> **ABOUT THIS TASK**
Filter the entries down to the lines containing "minus", and copy those lines.

*** Opening of INFORMATION SUPPLIED ***

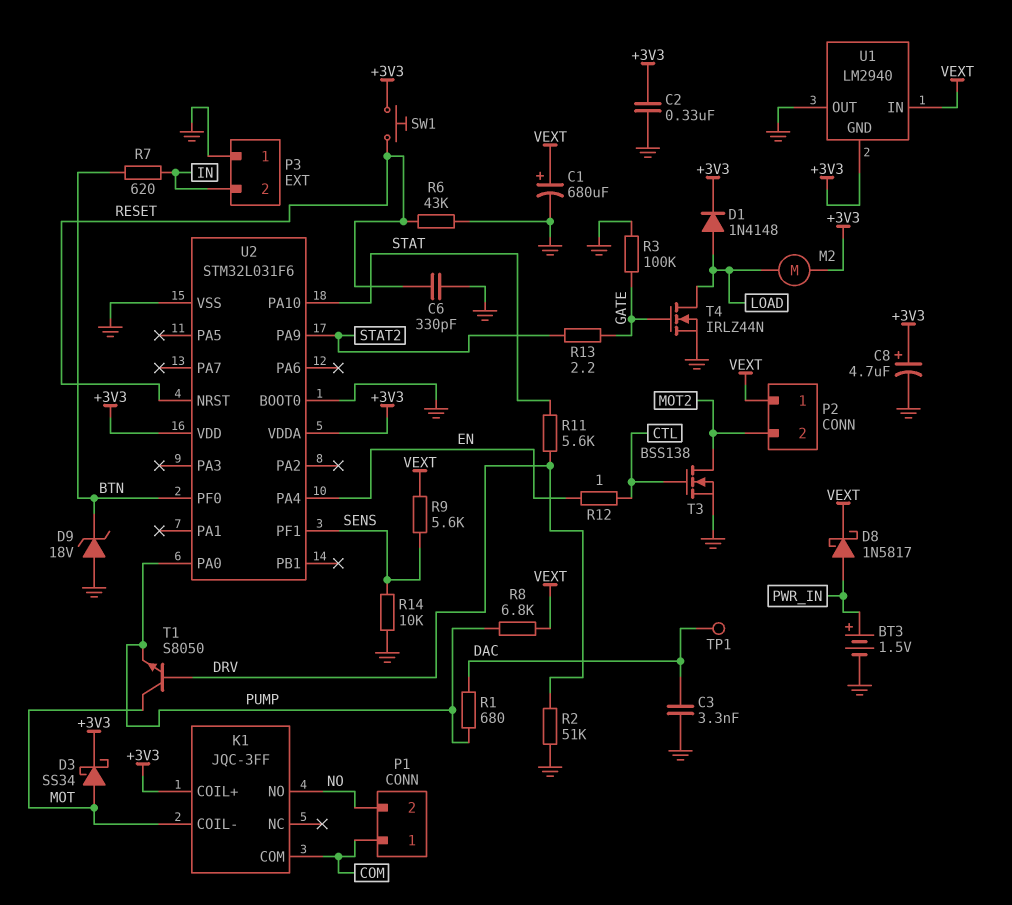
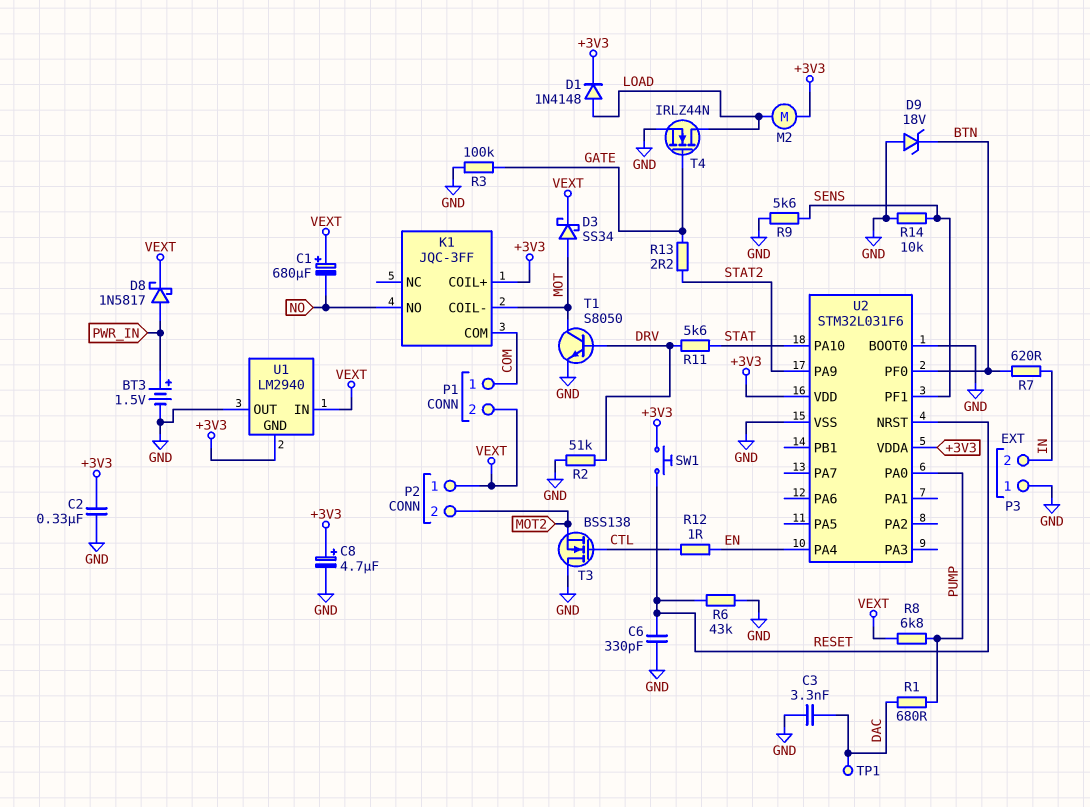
C1: 680uF (plus VEXT, minus GND) -> 680uF (plus VEXT, minus NO)
D3: schottky SS34 (A MOT, K +3V3) -> schottky SS34 (A MOT, K VEXT)
P1 pin 2: NO -> VEXT
R9: 5.6k (SENS, VEXT) -> 5.6k (GND, SENS)
T1: NPN S8050 (B DRV, C MOT, E PUMP) -> NPN S8050 (B DRV, C MOT, E GND)
T3: NMOS BSS138 (G CTL, D MOT2, S GND) -> NMOS BSS138 (G CTL, D GND, S MOT2)

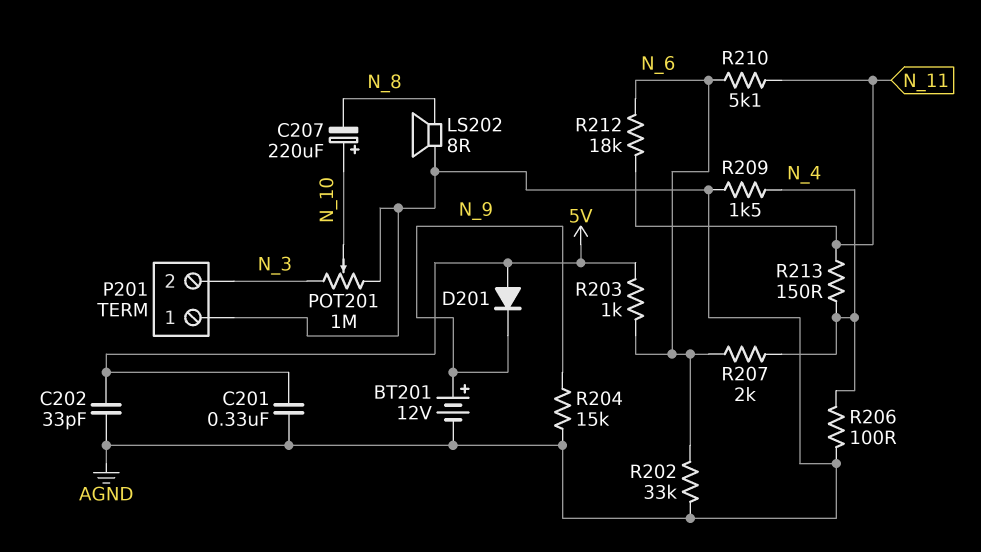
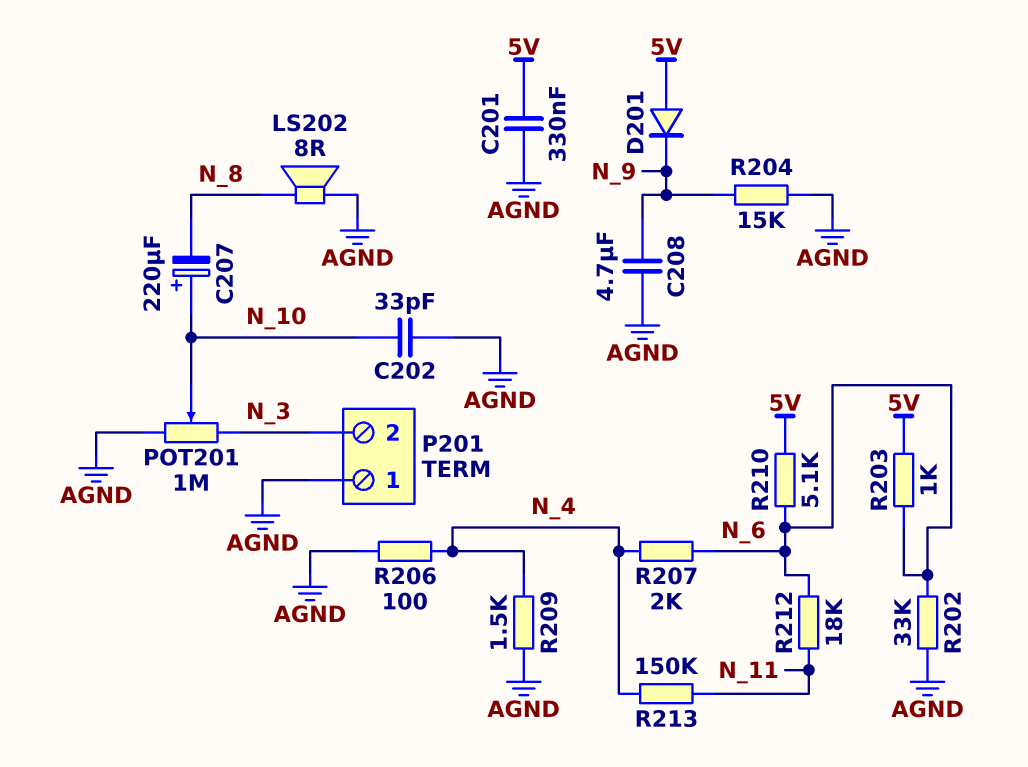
BT201: 12V (plus N_9, minus AGND) -> none
C202: 33pF (5V, AGND) -> 33pF (AGND, N_10)
C208: none -> 4.7uF (AGND, N_9)
R210: 5.1k (N_6, N_11) -> 5.1k (5V, N_6)
R213: 150 (N_4, N_11) -> 150k (N_4, N_11)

*** Close of INFORMATION SUPPLIED ***

> **YOUR SOLUTION**
C1: 680uF (plus VEXT, minus GND) -> 680uF (plus VEXT, minus NO)
BT201: 12V (plus N_9, minus AGND) -> none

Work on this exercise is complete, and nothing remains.